─── AVAILABLE DATA ───
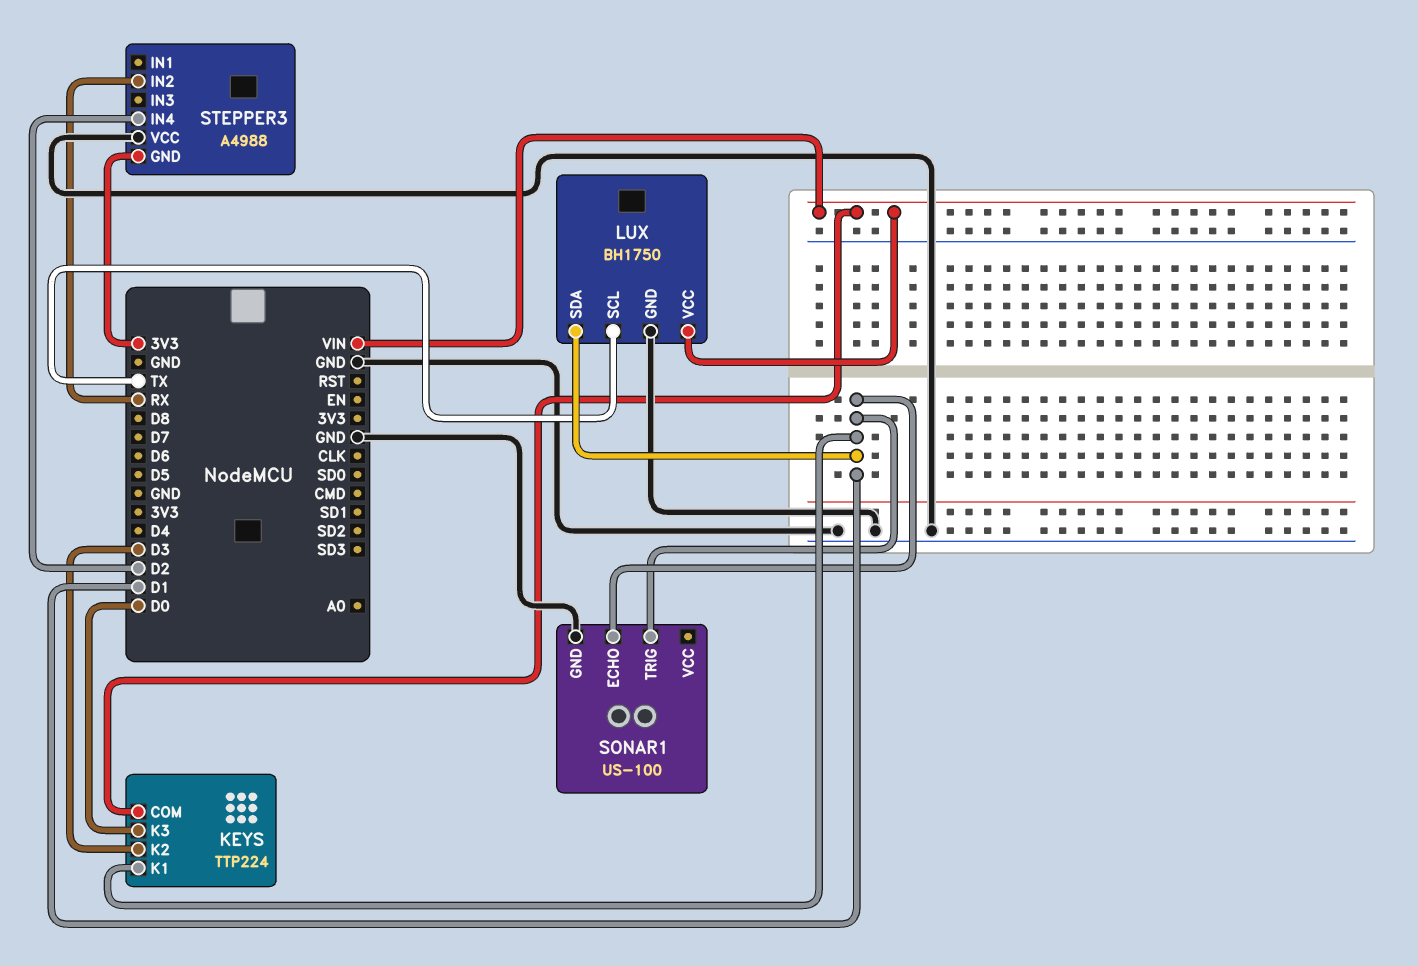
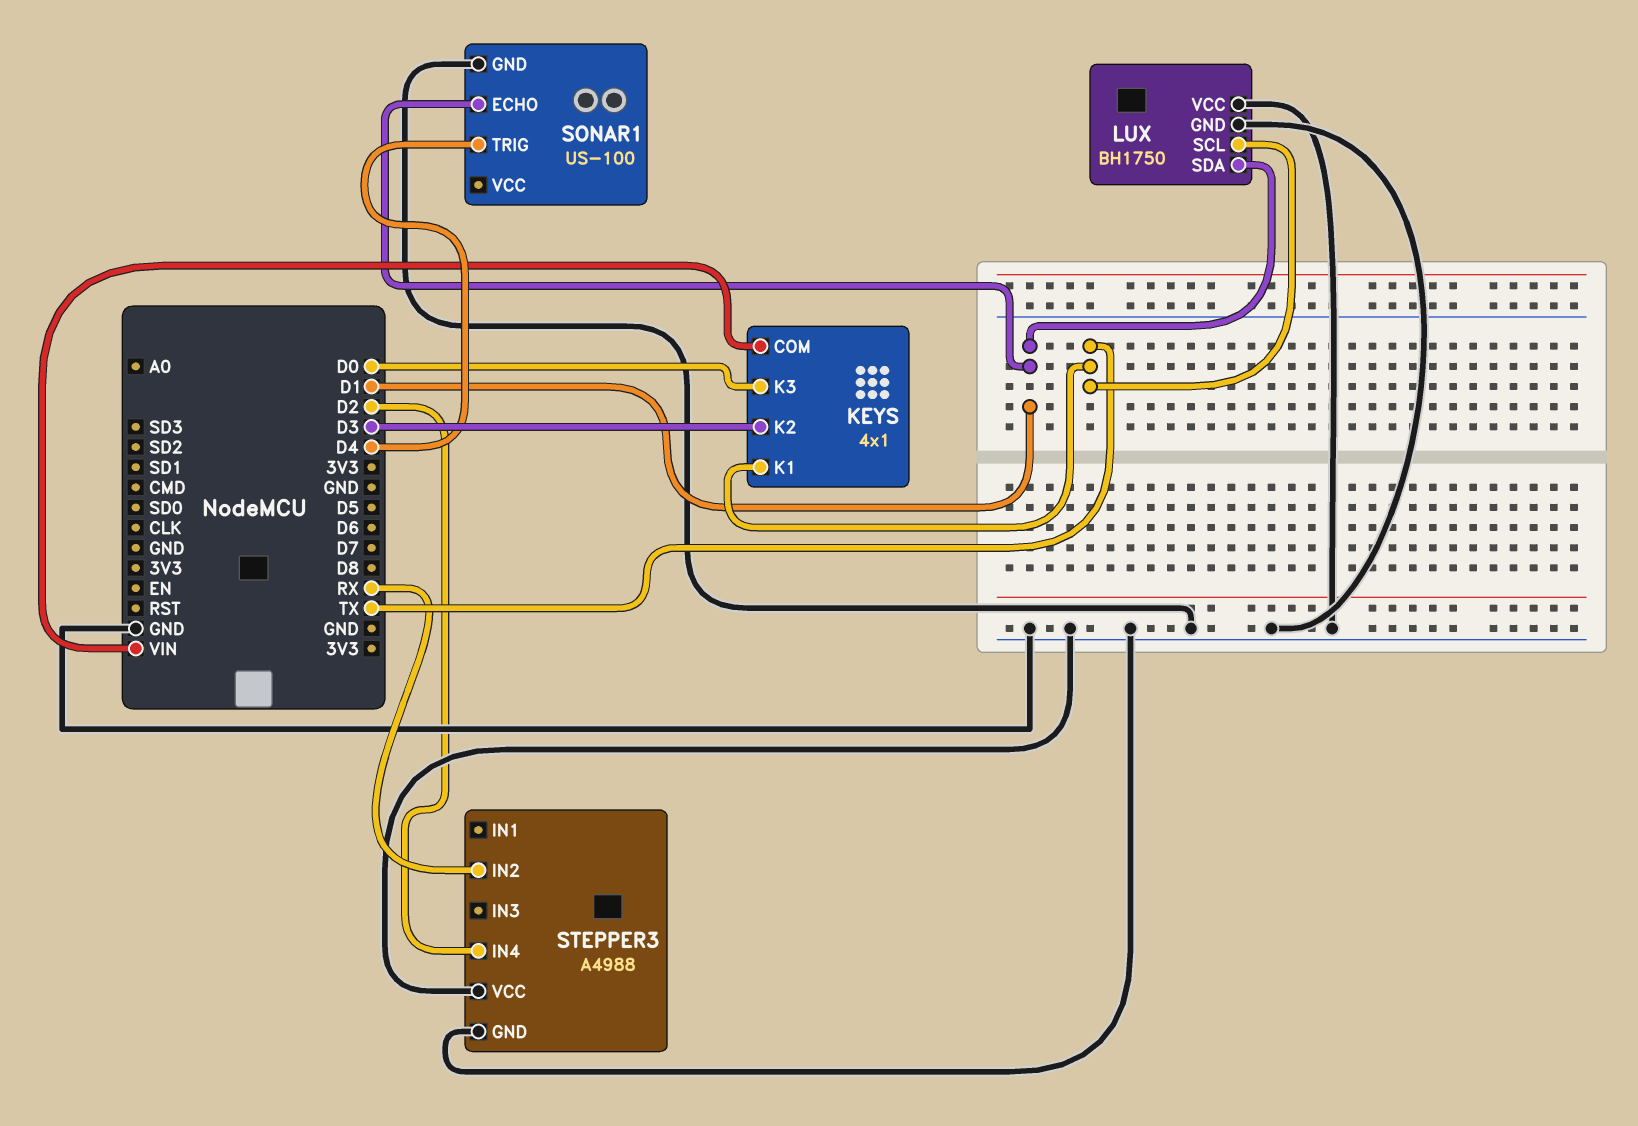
KEYS: TTP224 -> 4x1
KEYS pin K1: D1 -> TX
LUX pin VCC: VIN -> GND
SONAR1 pin TRIG: D1 -> D4
STEPPER3 pin GND: 3V3 -> GND

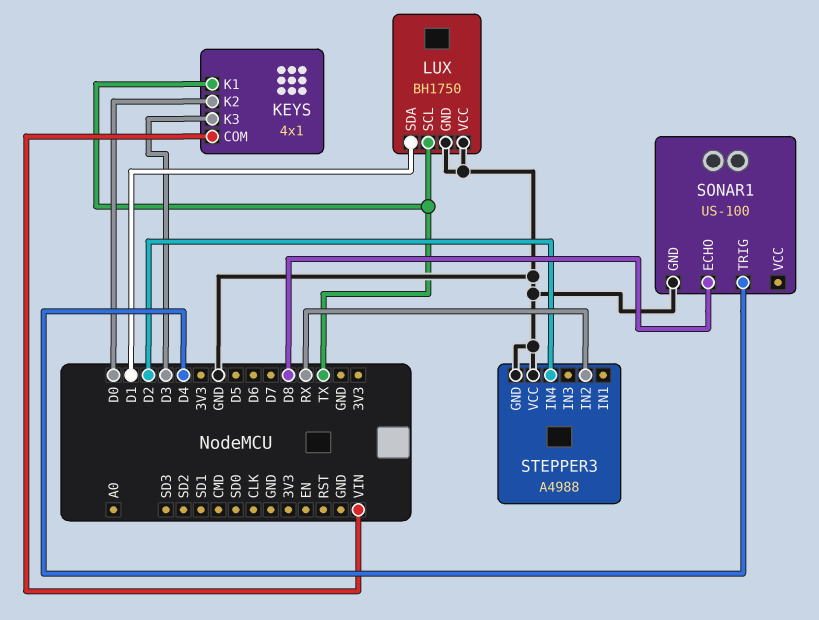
KEYS pin K2: D3 -> D0
KEYS pin K3: D0 -> D3
SONAR1 pin ECHO: D1 -> D8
───
TASK DETAILS =
Pull together all lines from the data that mention the word "KEYS".

YOUR RESPONSE =
KEYS: TTP224 -> 4x1
KEYS pin K1: D1 -> TX
KEYS pin K2: D3 -> D0
KEYS pin K3: D0 -> D3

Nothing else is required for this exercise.